__ABOUT THIS EXERCISE__
Set the records down again exactly, apart from any pictures in them.

+---+

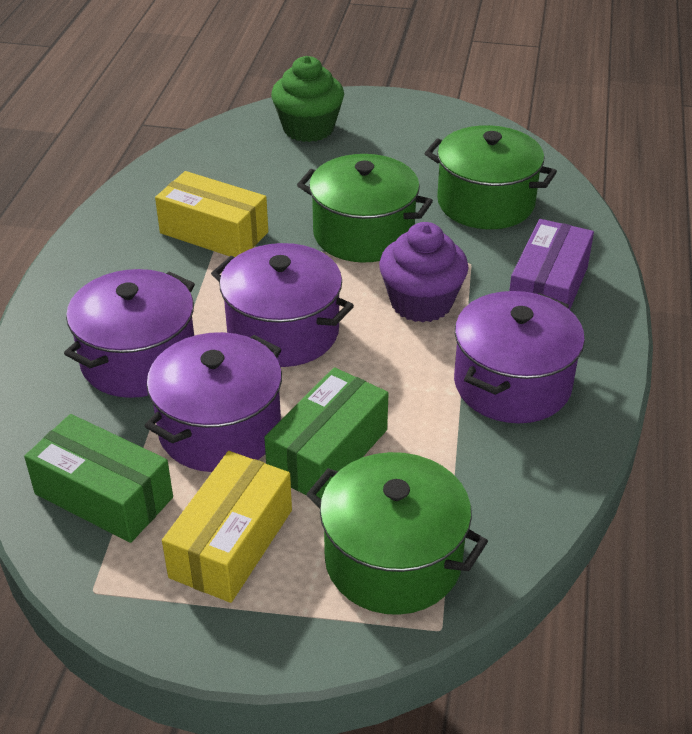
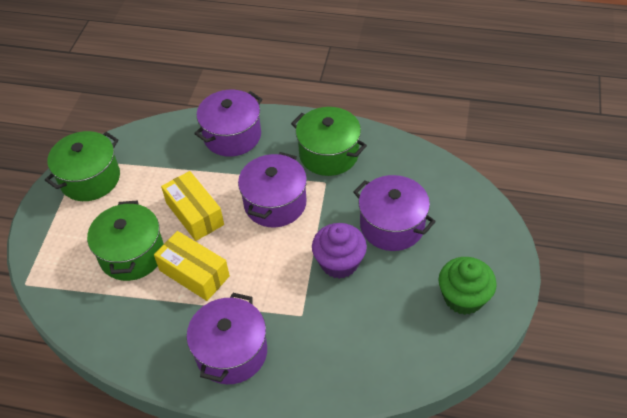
green box: 2 -> 0
purple box: 1 -> 0

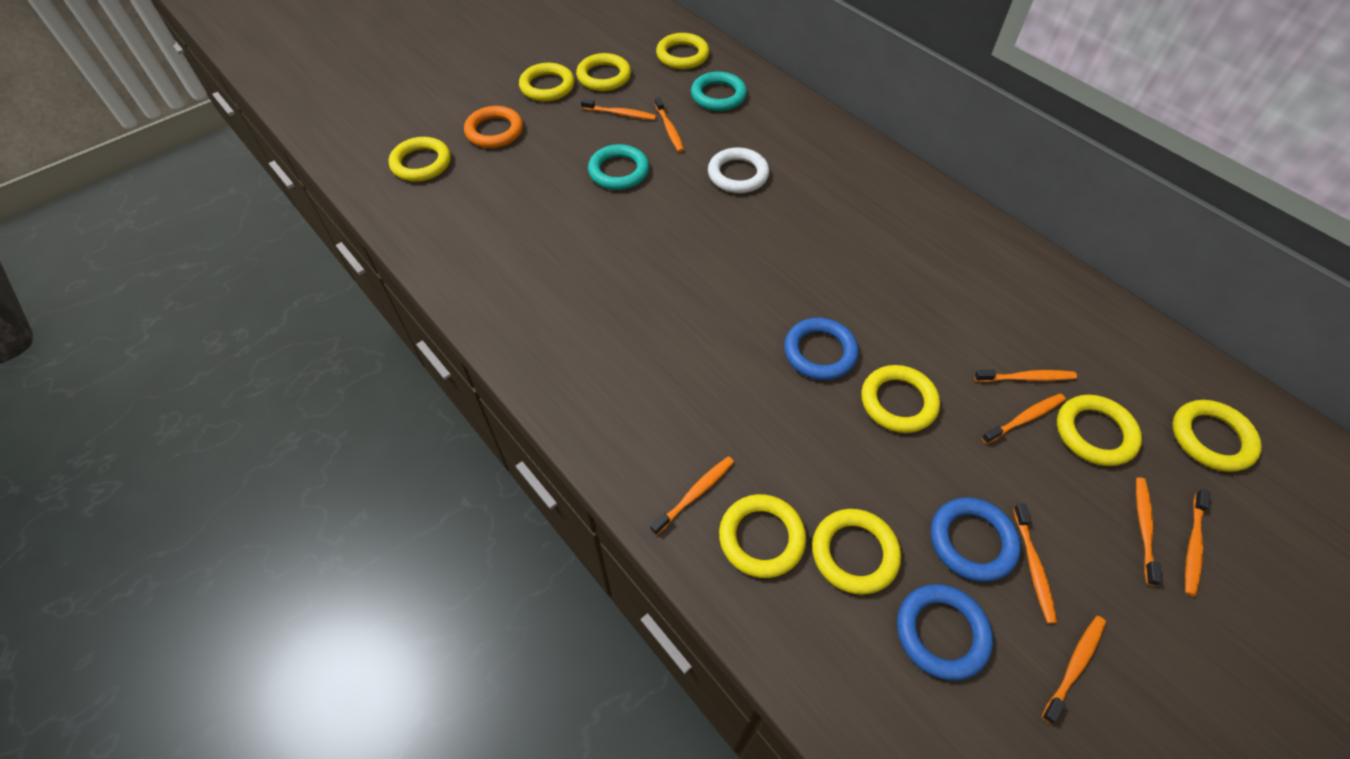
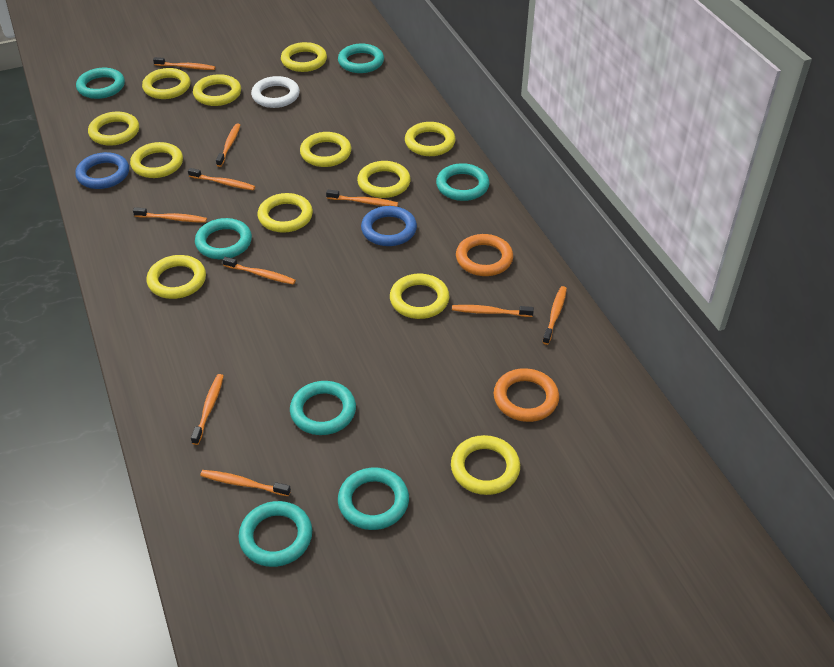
blue ring: 3 -> 2
orange ring: 1 -> 2
orange toothbrush: 9 -> 10
turquoise ring: 2 -> 7
yellow ring: 9 -> 12

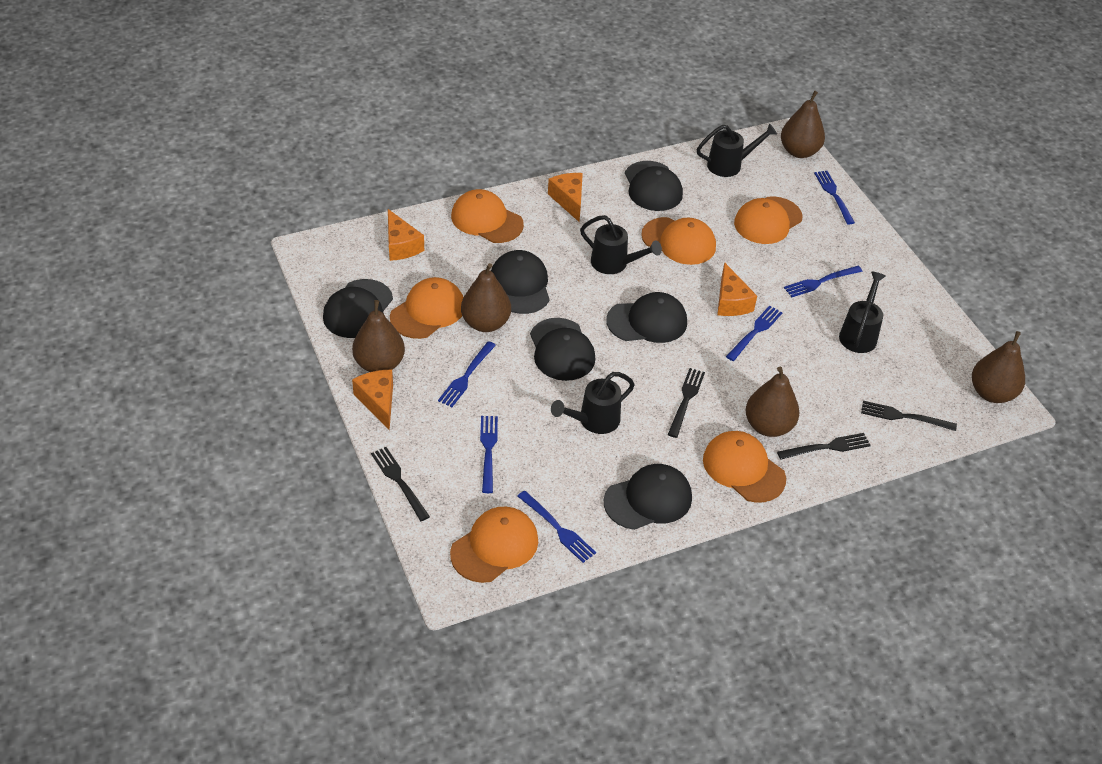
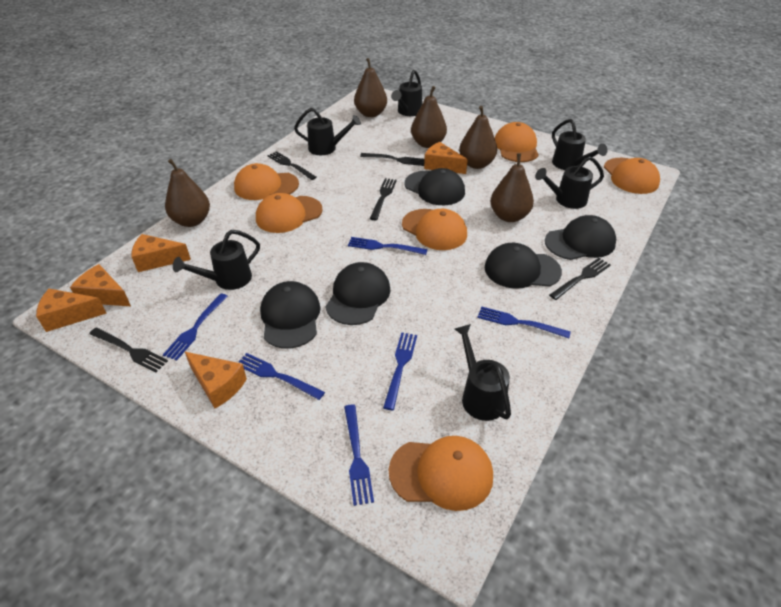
black cap: 6 -> 5
black fork: 4 -> 5
black watering can: 4 -> 6
orange cheese: 4 -> 5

+---+

__FINISHED EXERCISE__
green box: 2 -> 0
purple box: 1 -> 0

blue ring: 3 -> 2
orange ring: 1 -> 2
orange toothbrush: 9 -> 10
turquoise ring: 2 -> 7
yellow ring: 9 -> 12

black cap: 6 -> 5
black fork: 4 -> 5
black watering can: 4 -> 6
orange cheese: 4 -> 5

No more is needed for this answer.